Object matching data:
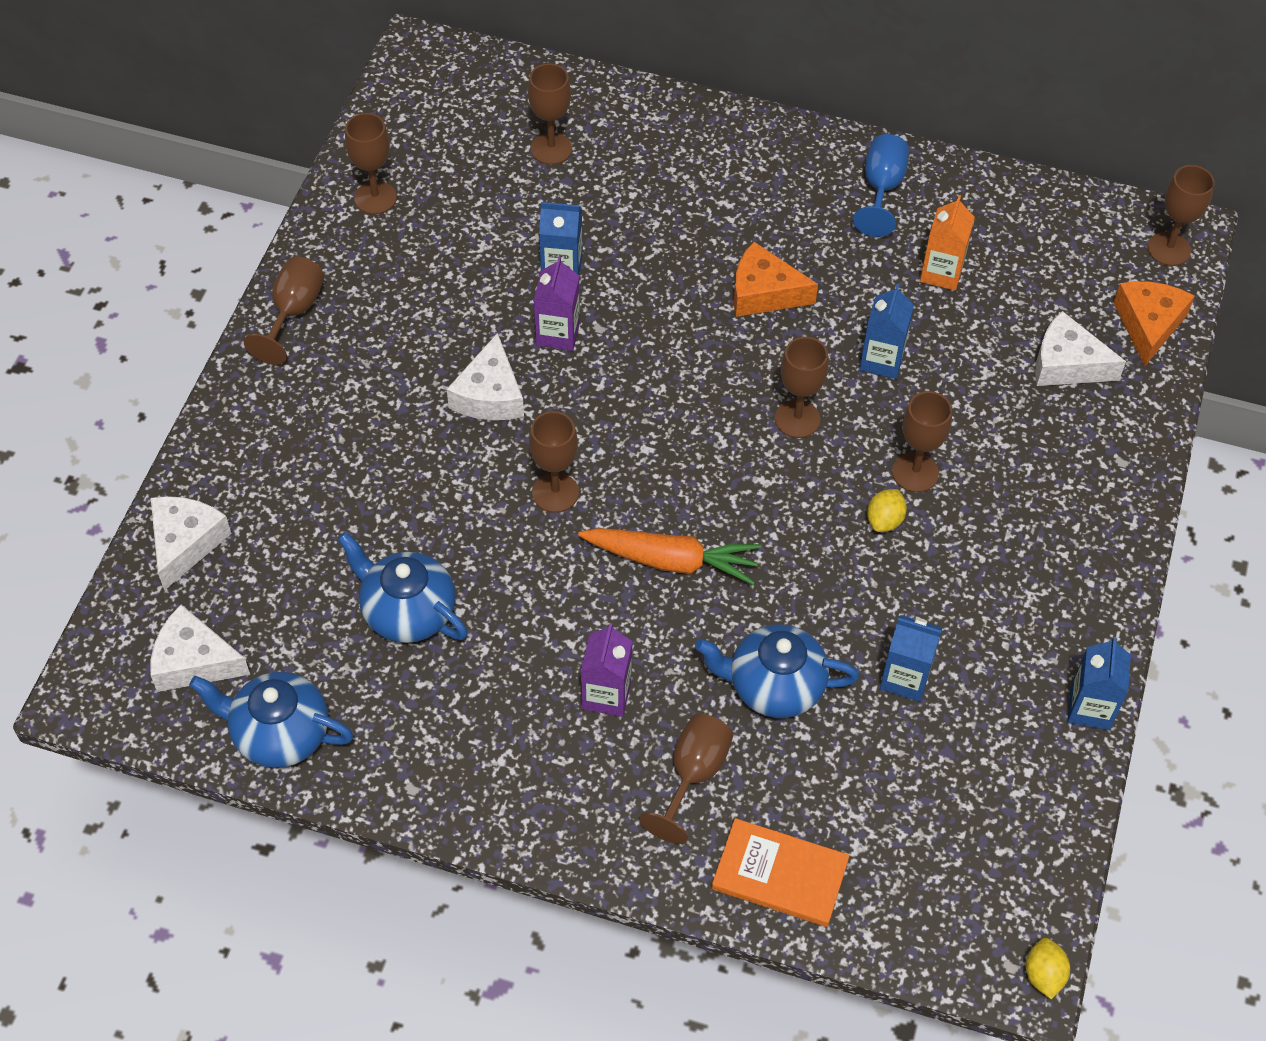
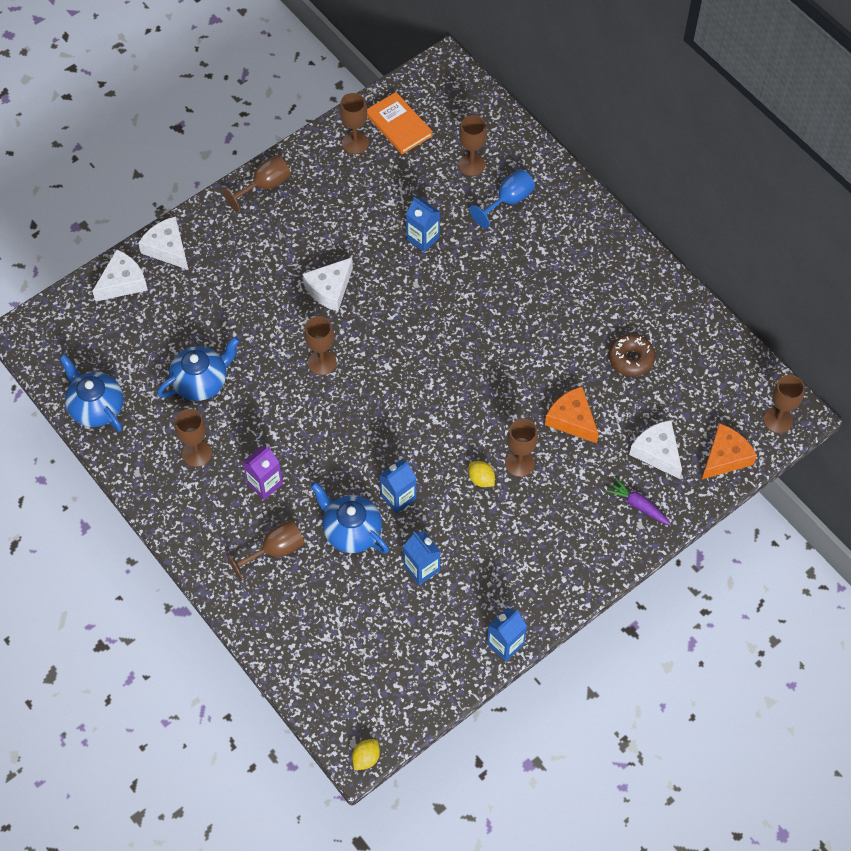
camera: 35 degrees right, 5 degrees up
white cheese [150,604,250,692] -> white cheese moved to [138,216,188,270]
blue teapot [338,532,468,643] -> blue teapot turned 75 degrees clockwise [157,336,240,401]
purple carton [534,257,580,351] -> none
orange carrot [578,528,761,585] -> none
orange book [712,818,850,927] -> orange book moved to [367,92,433,155]
orange cheese [734,242,818,317] -> orange cheese moved to [545,387,598,443]
brown goblet [775,337,828,438] -> brown goblet moved to [175,409,212,467]
blue goblet [853,134,909,237] -> blue goblet moved to [470,169,535,229]
blue carton [859,284,914,379] -> blue carton moved to [380,460,416,514]
yellow lemon [867,489,907,532] -> yellow lemon turned 75 degrees clockwise [468,461,495,487]
orange carton [920,196,975,291] -> brown donut [609,334,656,376]
none -> purple carrot [605,477,671,525]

## BRIEF:
The entries are to be restated word for word, with pictures omitted.

## ANSWER SPACE:
camera: 35 degrees right, 5 degrees up
white cheese [150,604,250,692] -> white cheese moved to [138,216,188,270]
blue teapot [338,532,468,643] -> blue teapot turned 75 degrees clockwise [157,336,240,401]
purple carton [534,257,580,351] -> none
orange carrot [578,528,761,585] -> none
orange book [712,818,850,927] -> orange book moved to [367,92,433,155]
orange cheese [734,242,818,317] -> orange cheese moved to [545,387,598,443]
brown goblet [775,337,828,438] -> brown goblet moved to [175,409,212,467]
blue goblet [853,134,909,237] -> blue goblet moved to [470,169,535,229]
blue carton [859,284,914,379] -> blue carton moved to [380,460,416,514]
yellow lemon [867,489,907,532] -> yellow lemon turned 75 degrees clockwise [468,461,495,487]
orange carton [920,196,975,291] -> brown donut [609,334,656,376]
none -> purple carrot [605,477,671,525]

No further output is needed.